[Directions]: Keep the images out and copy every entry below exactly.

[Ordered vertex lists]
____
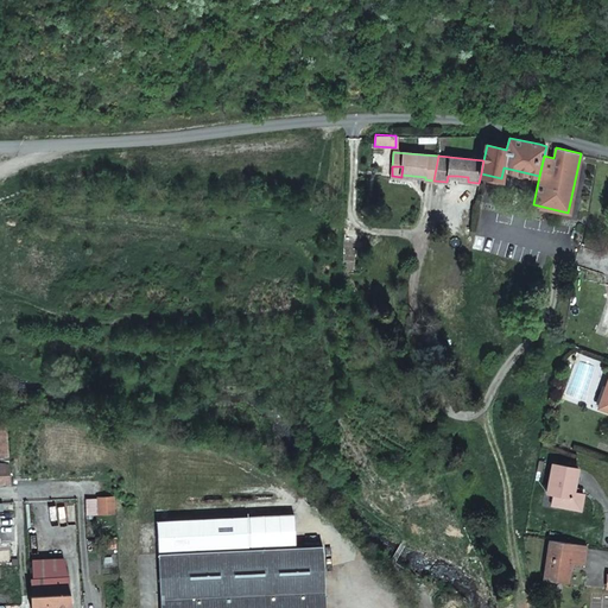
[(0,482),(11,482),(10,462),(2,462),(0,461),(0,482)]
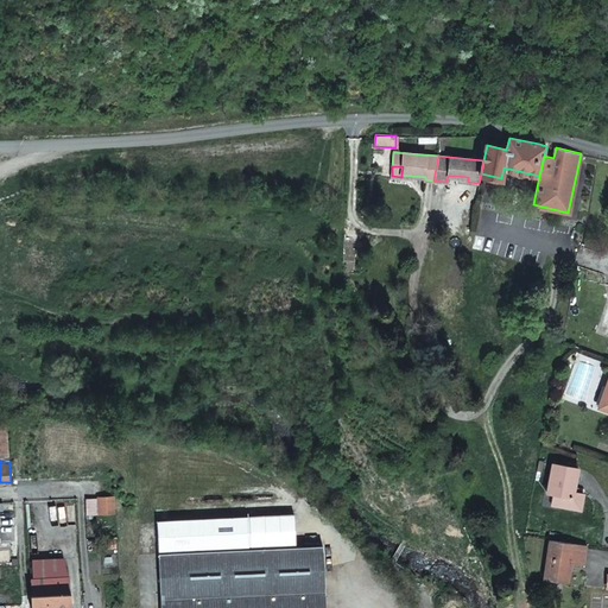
[(561,505),(584,510),(587,493),(578,492),(582,468),(557,463),(552,494),(557,494),(562,495),(561,505)]
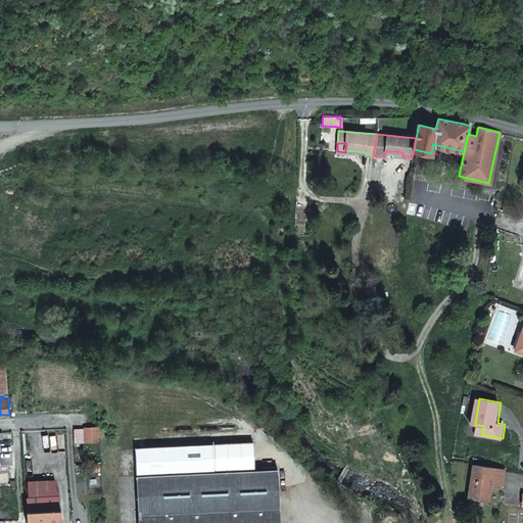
[(92,426),(83,427),(84,441),(99,440),(98,426),(92,426)]
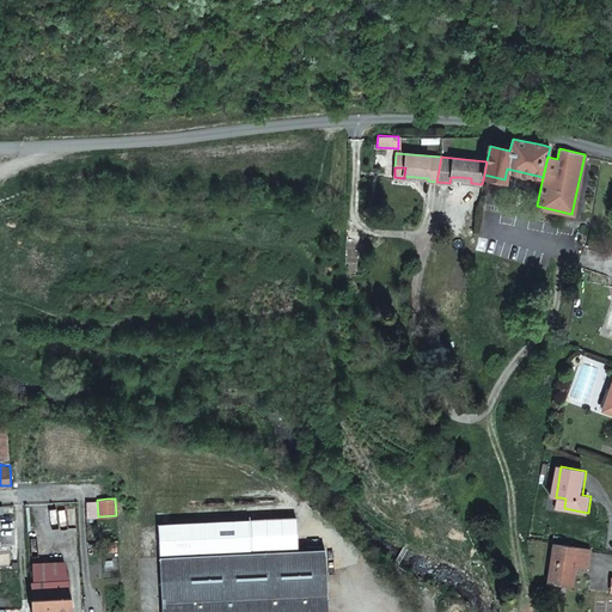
[(158,520),(159,555),(295,549),(294,515),(158,520)]
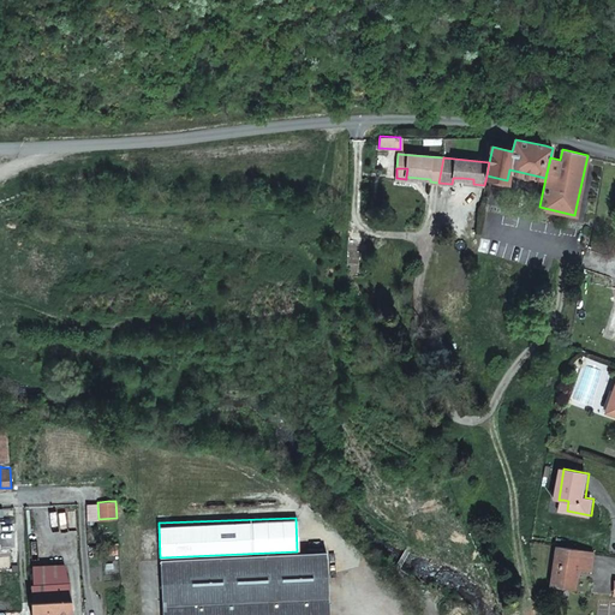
[(591,571),(593,550),(556,545),(551,586),(575,589),(578,569),(591,571)]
____
[Response to the task]:
[(0,482),(11,482),(10,462),(2,462),(0,461),(0,482)]
[(561,505),(584,510),(587,493),(578,492),(582,468),(557,463),(552,494),(557,494),(562,495),(561,505)]
[(92,426),(83,427),(84,441),(99,440),(98,426),(92,426)]
[(158,520),(159,555),(295,549),(294,515),(158,520)]
[(591,571),(593,550),(556,545),(551,586),(575,589),(578,569),(591,571)]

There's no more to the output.